Task to carry out:
An exact copy of the listing below is needed, with no pictures in it.

Exercise data:

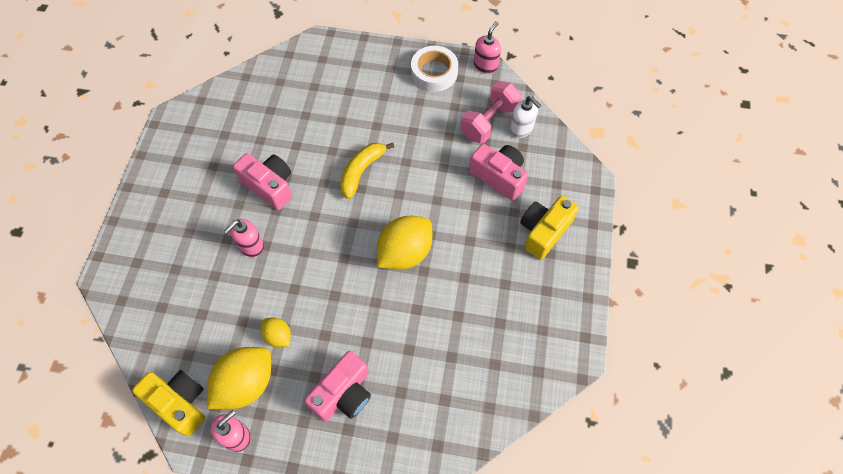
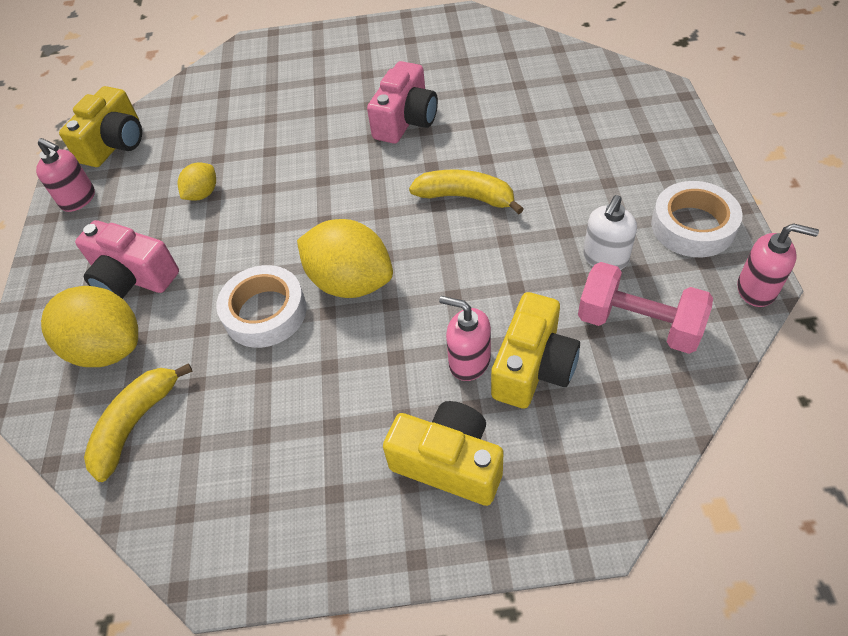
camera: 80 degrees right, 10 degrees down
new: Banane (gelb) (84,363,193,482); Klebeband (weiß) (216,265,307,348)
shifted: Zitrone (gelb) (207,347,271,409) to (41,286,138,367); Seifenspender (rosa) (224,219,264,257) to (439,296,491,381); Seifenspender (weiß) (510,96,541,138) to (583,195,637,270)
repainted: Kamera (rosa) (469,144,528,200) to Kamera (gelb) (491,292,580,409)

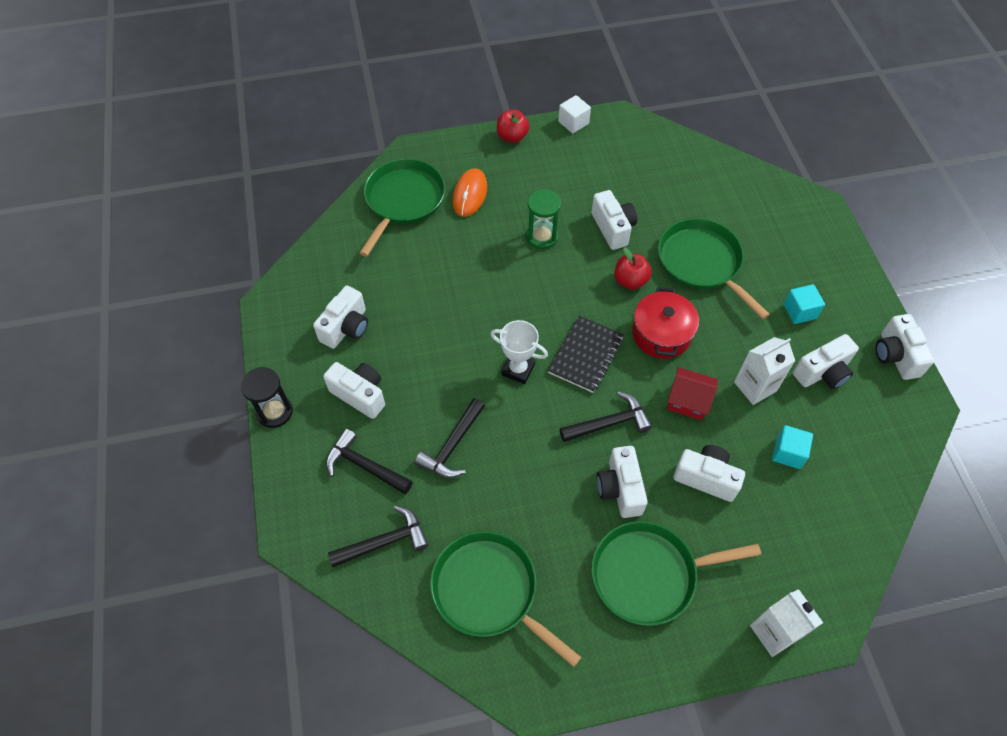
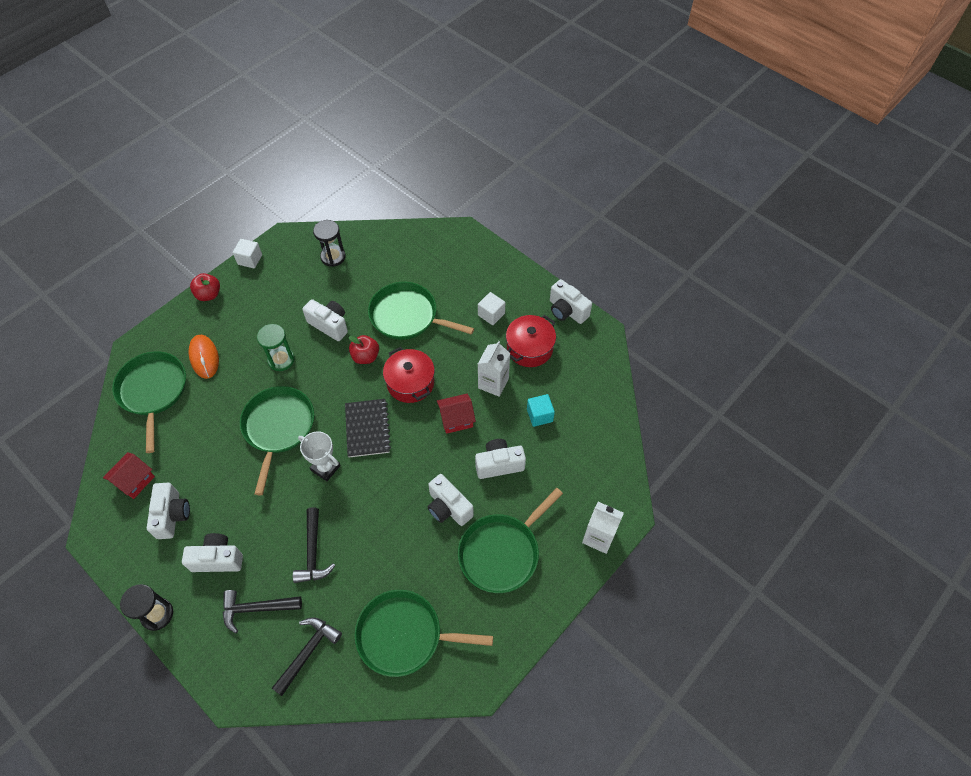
camera: 35 degrees left, 0 degrees up
gone: Hammer (schwarz) (559,391,652,442)
new: Haus (rot) (103,452,155,499); Pfanne (grün) (240,386,314,496); Sanduhr (schwarz) (313,220,346,267)
swapped: Kamera (weiß) (793,334,859,389) to Kochtopf (rot) (506,315,556,367)
repainted: Kubus (türkis) (783,284,825,324) to Kubus (weiß) (478,292,505,325)
rotated: Pokal (weiß) (491,320,548,384) = (298,431,341,481) 45 degrees clockwise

Completed exercise:
camera: 80 degrees right, 10 degrees down
new: Banane (gelb) (84,363,193,482); Klebeband (weiß) (216,265,307,348)
shifted: Zitrone (gelb) (207,347,271,409) to (41,286,138,367); Seifenspender (rosa) (224,219,264,257) to (439,296,491,381); Seifenspender (weiß) (510,96,541,138) to (583,195,637,270)
repainted: Kamera (rosa) (469,144,528,200) to Kamera (gelb) (491,292,580,409)

camera: 35 degrees left, 0 degrees up
gone: Hammer (schwarz) (559,391,652,442)
new: Haus (rot) (103,452,155,499); Pfanne (grün) (240,386,314,496); Sanduhr (schwarz) (313,220,346,267)
swapped: Kamera (weiß) (793,334,859,389) to Kochtopf (rot) (506,315,556,367)
repainted: Kubus (türkis) (783,284,825,324) to Kubus (weiß) (478,292,505,325)
rotated: Pokal (weiß) (491,320,548,384) = (298,431,341,481) 45 degrees clockwise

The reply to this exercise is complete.